**Exercise goal:** From the entries below, copy every line where the string "plate" appears.

**Available records:**
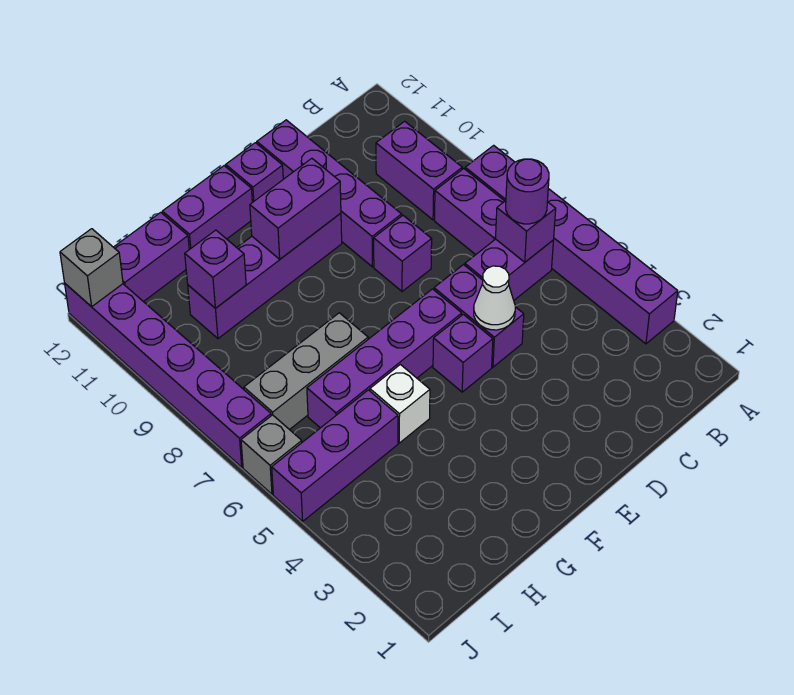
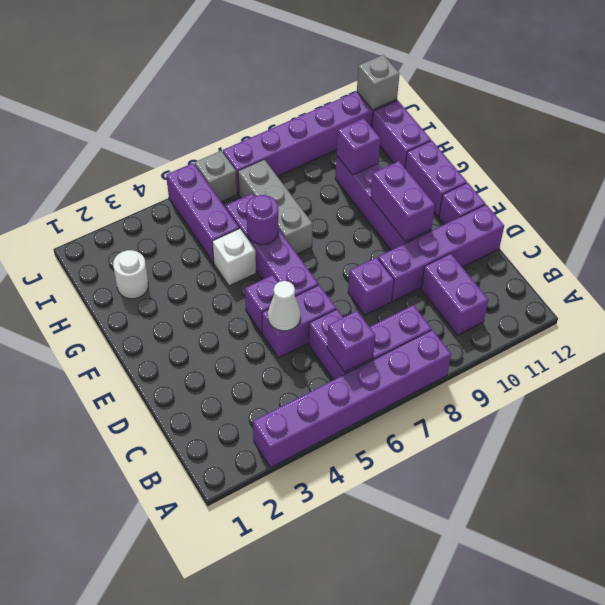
purple round brick B6 level 3 -> purple round brick G6 level 2
purple brick B9:B10 level 1 -> purple brick B10:C10 level 1
none -> white round brick H2 level 1

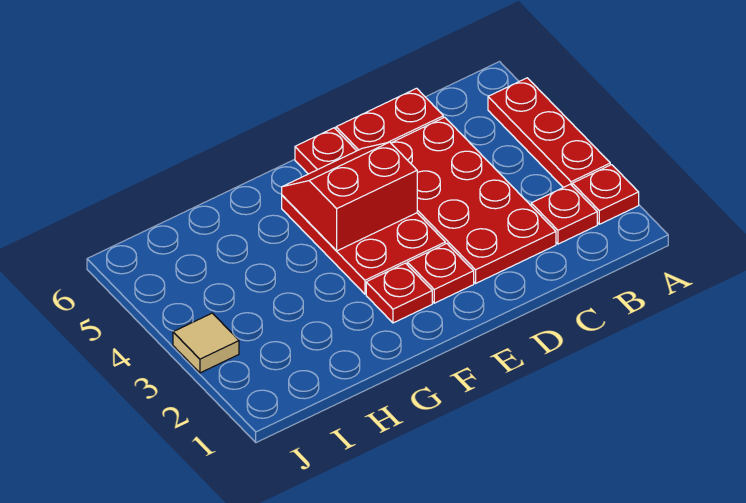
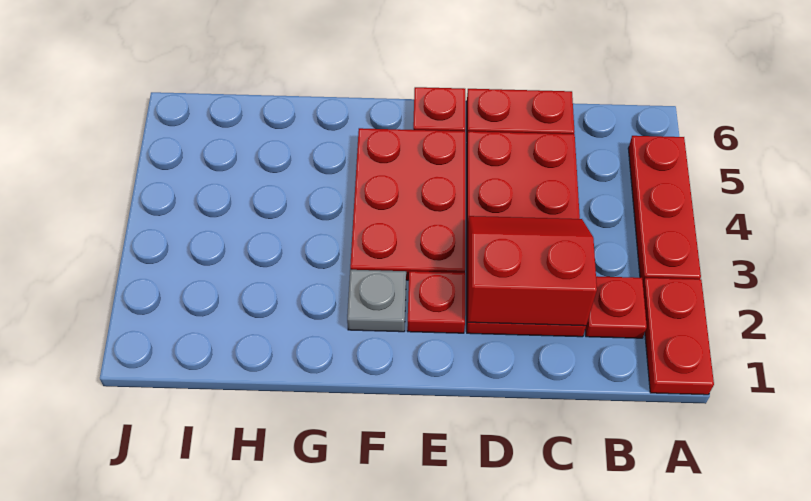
red plate A2 level 1 -> red plate A1:A2 level 1
red slope E4:F5 level 2 top 4 -> red slope C2:D3 level 2 top 2
red plate F2 level 1 -> grey plate F2 level 1
tan tile J3 level 1 -> none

**Your response:**
red plate A2 level 1 -> red plate A1:A2 level 1
red plate F2 level 1 -> grey plate F2 level 1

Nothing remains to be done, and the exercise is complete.